(Task statement):
Only the lines below from the one with "red rectangle: (40, 193)" through the one with "cyan semicircle: (180, 214)" are to be written out, exactly and without any images.

Dataset entries:
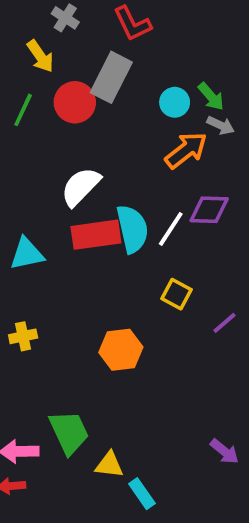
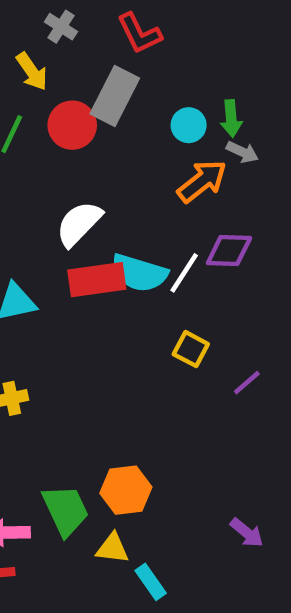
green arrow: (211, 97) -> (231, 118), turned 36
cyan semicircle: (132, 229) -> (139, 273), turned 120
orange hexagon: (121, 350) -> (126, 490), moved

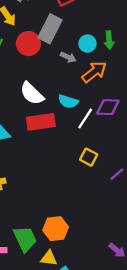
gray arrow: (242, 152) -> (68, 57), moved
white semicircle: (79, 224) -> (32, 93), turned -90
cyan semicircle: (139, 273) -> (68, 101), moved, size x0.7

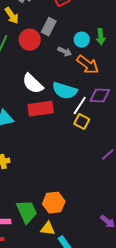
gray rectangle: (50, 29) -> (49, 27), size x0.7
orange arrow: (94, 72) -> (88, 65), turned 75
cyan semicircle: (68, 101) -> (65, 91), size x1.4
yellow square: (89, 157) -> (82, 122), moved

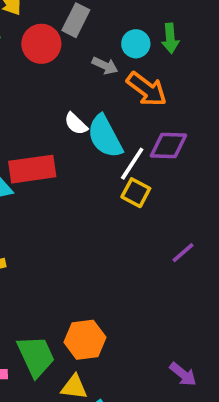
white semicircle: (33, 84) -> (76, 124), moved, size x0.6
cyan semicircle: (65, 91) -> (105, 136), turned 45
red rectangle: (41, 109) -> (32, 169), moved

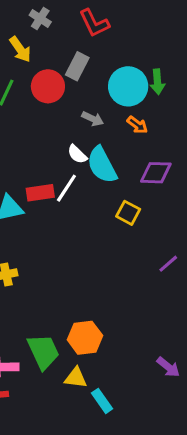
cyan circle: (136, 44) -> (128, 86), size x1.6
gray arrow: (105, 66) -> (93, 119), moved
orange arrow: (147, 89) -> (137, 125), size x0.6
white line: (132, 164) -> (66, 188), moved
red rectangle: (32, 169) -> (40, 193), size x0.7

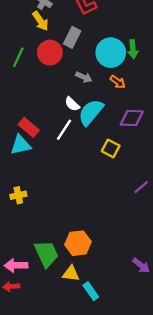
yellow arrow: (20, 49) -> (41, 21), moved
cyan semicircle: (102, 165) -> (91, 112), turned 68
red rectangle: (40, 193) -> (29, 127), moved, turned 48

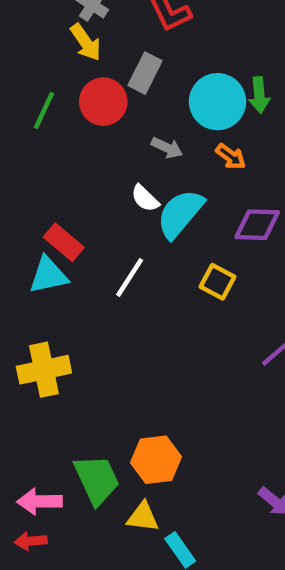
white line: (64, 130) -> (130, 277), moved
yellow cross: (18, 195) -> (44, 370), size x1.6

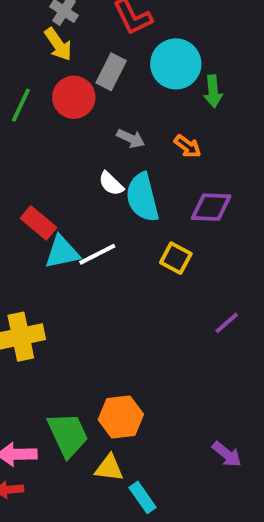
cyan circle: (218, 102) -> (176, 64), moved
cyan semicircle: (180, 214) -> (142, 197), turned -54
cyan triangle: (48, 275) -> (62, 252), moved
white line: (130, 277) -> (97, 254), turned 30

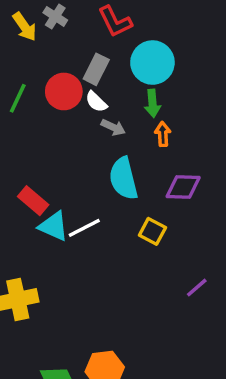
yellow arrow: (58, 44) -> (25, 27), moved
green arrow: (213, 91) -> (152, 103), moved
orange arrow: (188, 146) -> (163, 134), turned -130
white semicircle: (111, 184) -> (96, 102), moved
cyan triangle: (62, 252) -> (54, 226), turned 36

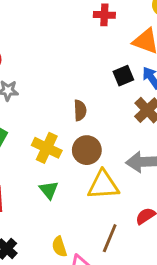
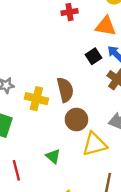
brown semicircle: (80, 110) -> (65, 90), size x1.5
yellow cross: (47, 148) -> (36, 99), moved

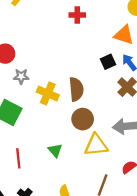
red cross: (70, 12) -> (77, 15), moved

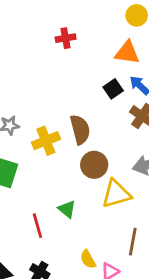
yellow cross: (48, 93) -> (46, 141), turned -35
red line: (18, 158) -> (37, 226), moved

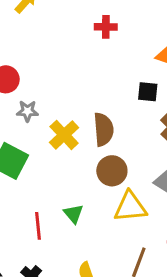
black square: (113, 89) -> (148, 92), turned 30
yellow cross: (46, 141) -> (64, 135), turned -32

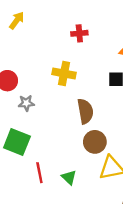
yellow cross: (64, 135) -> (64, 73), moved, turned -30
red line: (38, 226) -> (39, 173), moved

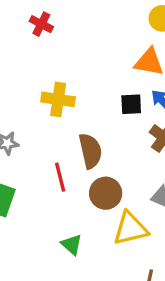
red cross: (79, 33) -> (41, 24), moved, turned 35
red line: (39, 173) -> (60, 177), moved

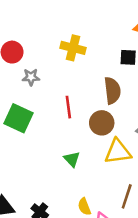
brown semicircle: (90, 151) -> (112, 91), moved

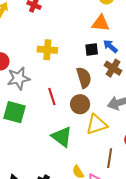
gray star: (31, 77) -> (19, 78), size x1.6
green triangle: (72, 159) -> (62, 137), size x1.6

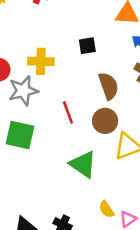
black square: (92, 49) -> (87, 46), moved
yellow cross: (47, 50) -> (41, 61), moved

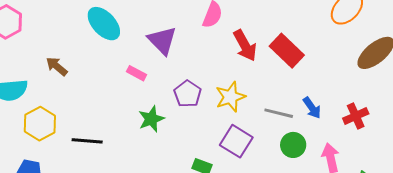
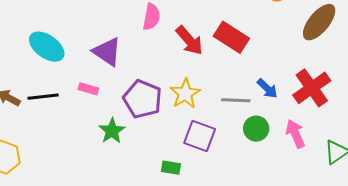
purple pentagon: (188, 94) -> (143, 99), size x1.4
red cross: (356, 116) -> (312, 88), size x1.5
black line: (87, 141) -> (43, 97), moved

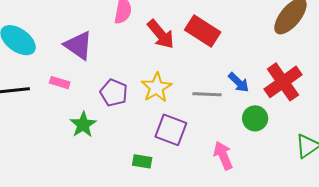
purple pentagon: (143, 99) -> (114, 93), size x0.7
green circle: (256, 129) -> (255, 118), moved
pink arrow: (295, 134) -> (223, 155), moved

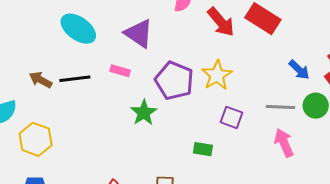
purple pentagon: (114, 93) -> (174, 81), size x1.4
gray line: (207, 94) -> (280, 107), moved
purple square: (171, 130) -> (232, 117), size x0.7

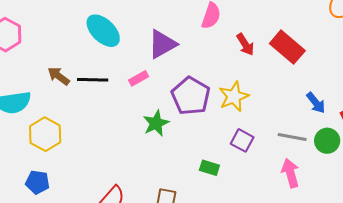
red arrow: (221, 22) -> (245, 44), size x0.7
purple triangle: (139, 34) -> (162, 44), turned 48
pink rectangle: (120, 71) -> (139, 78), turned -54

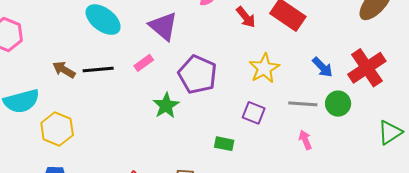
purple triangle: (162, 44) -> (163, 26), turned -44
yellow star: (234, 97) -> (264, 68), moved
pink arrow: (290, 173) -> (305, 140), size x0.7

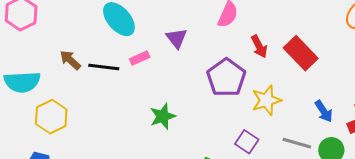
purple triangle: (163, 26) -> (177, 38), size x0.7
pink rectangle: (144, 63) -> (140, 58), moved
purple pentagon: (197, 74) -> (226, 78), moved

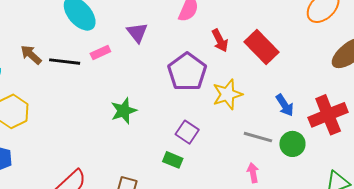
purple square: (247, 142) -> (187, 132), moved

(Response to this exercise):
red rectangle: (40, 193) -> (29, 127), moved, turned 48

white line: (64, 130) -> (130, 277), moved
yellow cross: (18, 195) -> (44, 370), size x1.6

cyan circle: (218, 102) -> (176, 64), moved
cyan semicircle: (180, 214) -> (142, 197), turned -54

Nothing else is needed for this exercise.